(Record extracts begins)

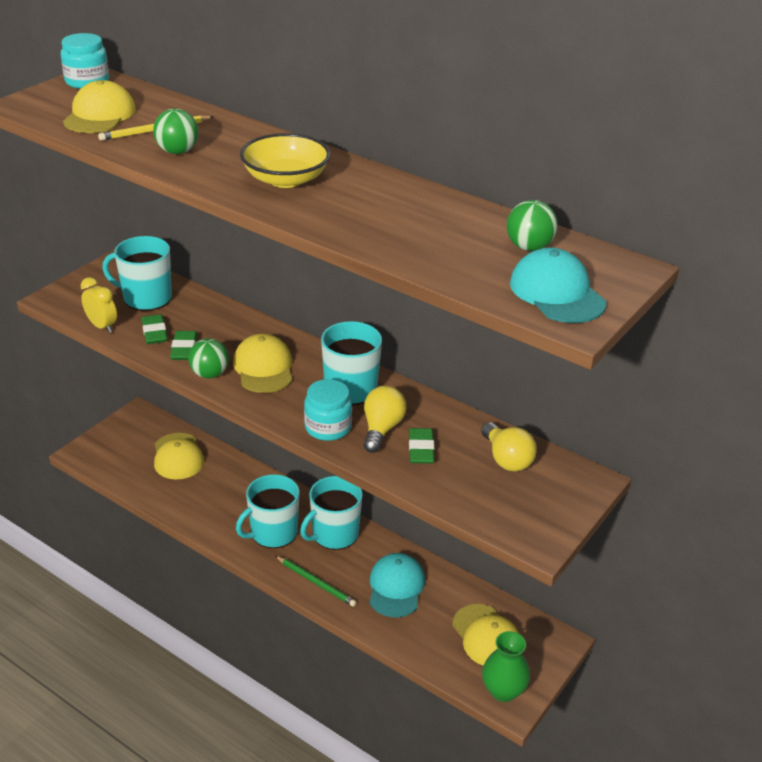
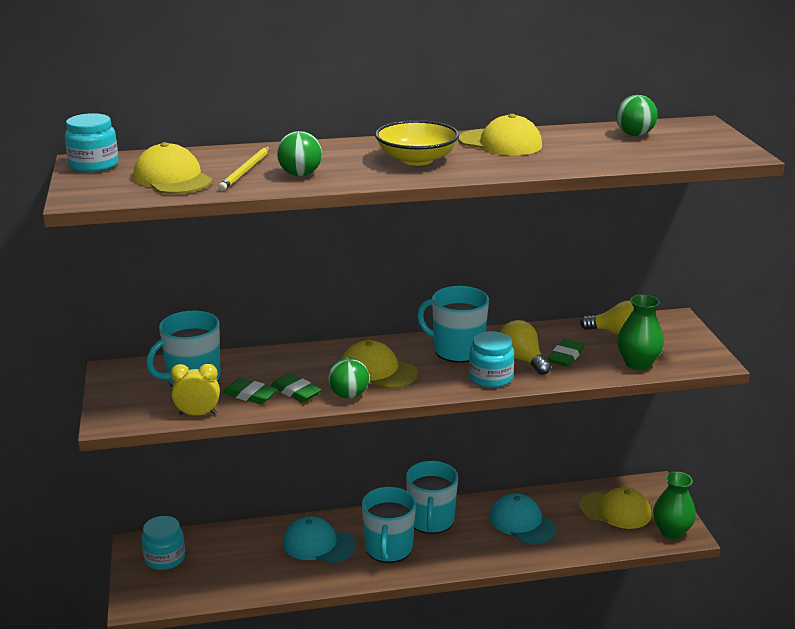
camera: 45 degrees left, 10 degrees down
(138, 434) = (165, 558): none -> turquoise jar
(178, 456) = (227, 551): yellow cap -> yellow cap (500, 143)
(316, 582) = (470, 556): green pencil -> none
(421, 449) = (565, 356): green eraser -> green eraser turned 75 degrees clockwise
(467, 496) = (638, 363): none -> green vase
(557, 293) = (701, 147): turquoise cap -> turquoise cap (318, 544)

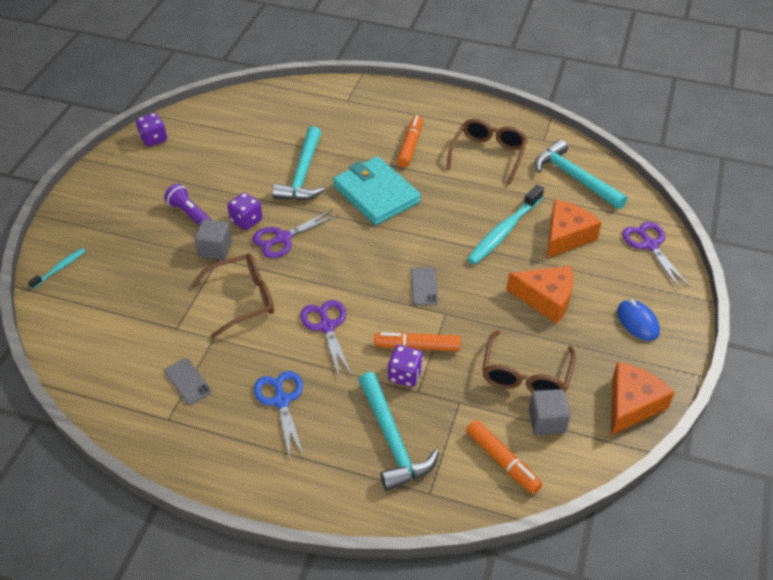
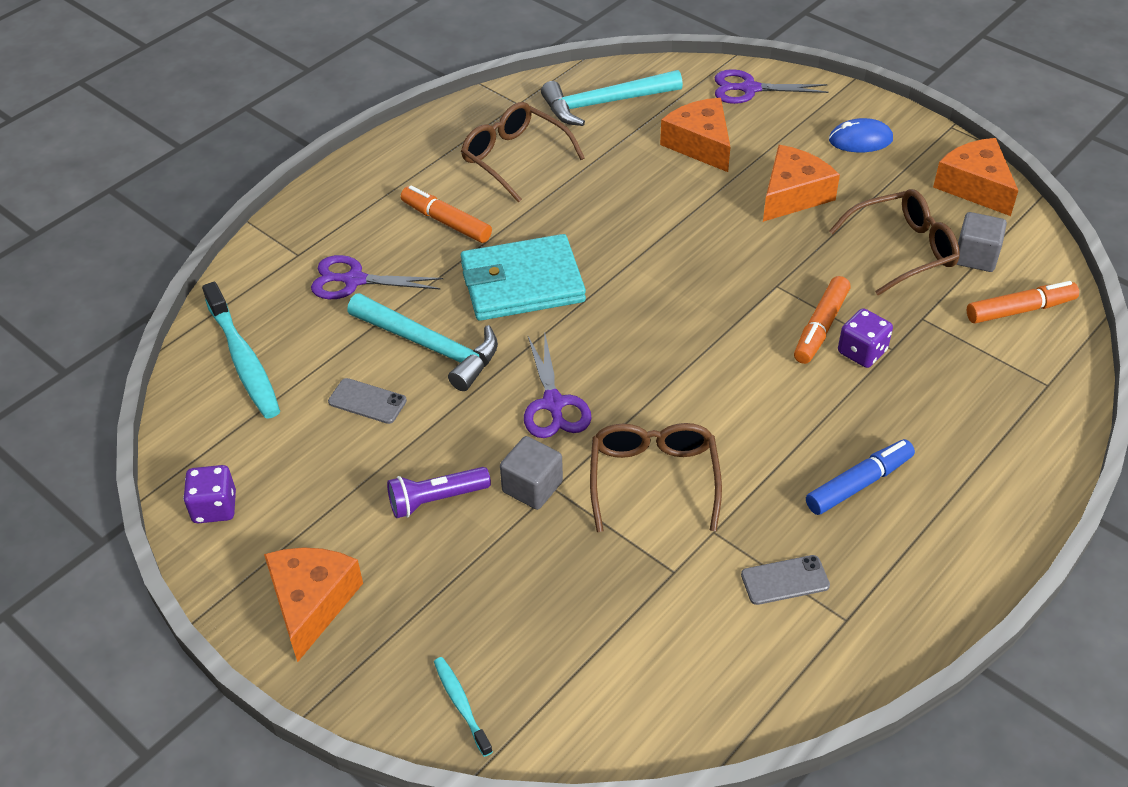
camera: 65 degrees left, 0 degrees up
(106, 193) = (311, 603): none -> orange cheese
(246, 220) = (491, 435): purple dice -> none
(281, 401) = (859, 484): blue scissors -> blue marker
(327, 326) = (747, 403): purple scissors -> purple scissors (354, 280)
(392, 440) = (959, 393): turquoise hammer -> none
(424, 286) = (721, 290): grey phone -> grey phone (367, 401)
(504, 231) = (662, 191): turquoise toothbrush -> turquoise toothbrush (243, 360)
(526, 375) = (902, 250): brown glasses -> brown glasses turned 60 degrees counterclockwise

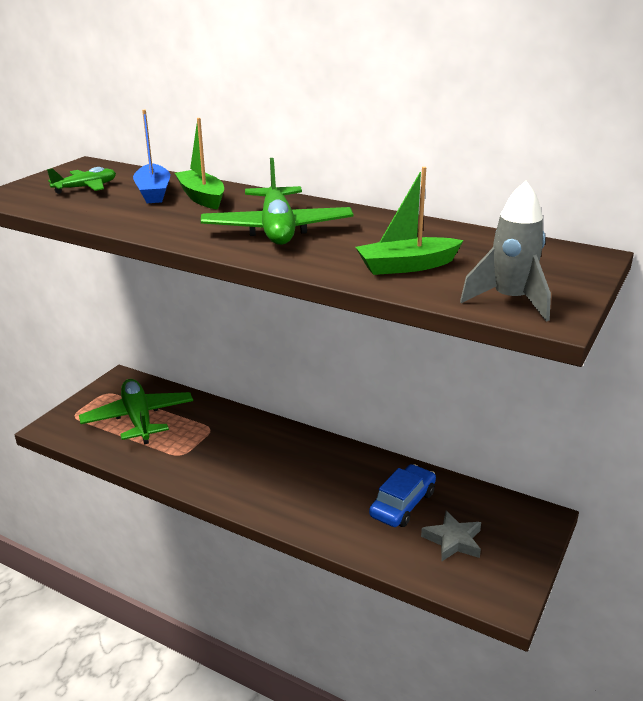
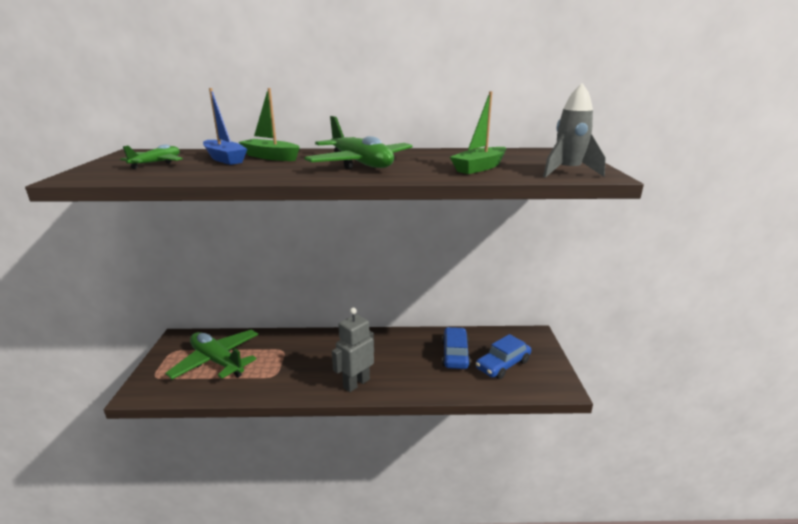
camera: 30 degrees left, 5 degrees down
(256, 496) = (356, 383): none -> grey robot
(453, 540) = (503, 364): grey star -> blue car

(Record extracts ends)

#### Exercise
Transcribe exactly the lines from the one with "(504, 231) = (662, 191): turquoise" to the last line of the records, both included, so that no picture appears in the copy.

#### Your solution
(504, 231) = (662, 191): turquoise toothbrush -> turquoise toothbrush (243, 360)
(526, 375) = (902, 250): brown glasses -> brown glasses turned 60 degrees counterclockwise

camera: 30 degrees left, 5 degrees down
(256, 496) = (356, 383): none -> grey robot
(453, 540) = (503, 364): grey star -> blue car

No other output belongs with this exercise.